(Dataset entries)
= = =

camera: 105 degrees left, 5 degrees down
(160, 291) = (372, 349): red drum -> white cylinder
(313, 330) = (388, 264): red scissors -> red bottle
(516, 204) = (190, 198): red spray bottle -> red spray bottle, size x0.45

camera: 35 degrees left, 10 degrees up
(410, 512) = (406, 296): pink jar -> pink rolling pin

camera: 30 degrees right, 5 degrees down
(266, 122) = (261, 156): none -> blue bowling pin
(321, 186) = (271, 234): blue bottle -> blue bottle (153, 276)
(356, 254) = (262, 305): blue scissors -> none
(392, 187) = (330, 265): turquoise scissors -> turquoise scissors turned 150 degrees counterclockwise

= = =

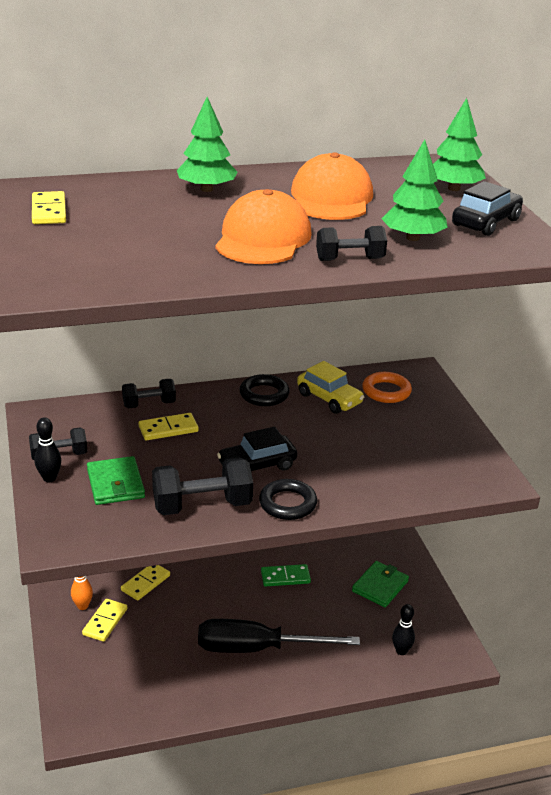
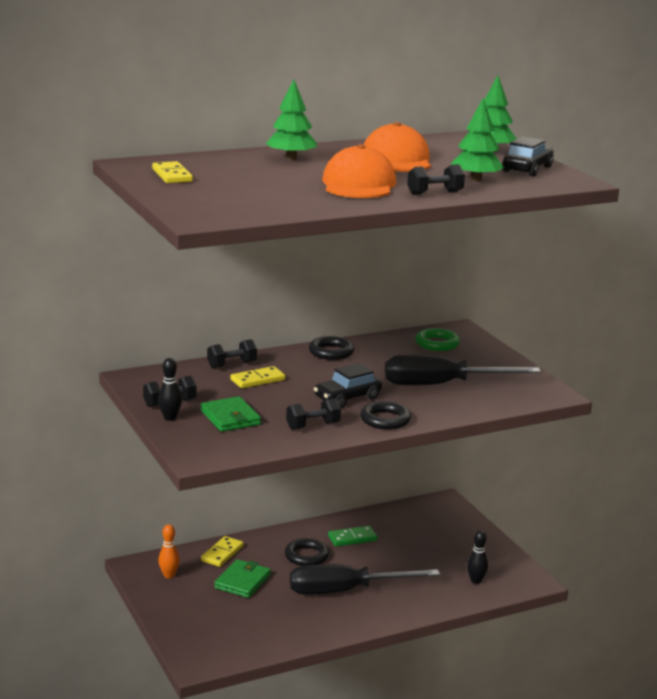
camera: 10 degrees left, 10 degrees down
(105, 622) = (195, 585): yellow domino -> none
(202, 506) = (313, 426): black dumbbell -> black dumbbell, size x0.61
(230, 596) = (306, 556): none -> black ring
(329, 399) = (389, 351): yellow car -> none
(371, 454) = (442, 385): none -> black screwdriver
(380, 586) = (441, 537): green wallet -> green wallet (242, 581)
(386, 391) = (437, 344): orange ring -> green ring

= = =

All that belongs in your answer is the stretch of entries above from the line with "(380, 586) = (441, 537): green" through the line with "(386, 391) = (437, 344): orange", printed exactly.

(380, 586) = (441, 537): green wallet -> green wallet (242, 581)
(386, 391) = (437, 344): orange ring -> green ring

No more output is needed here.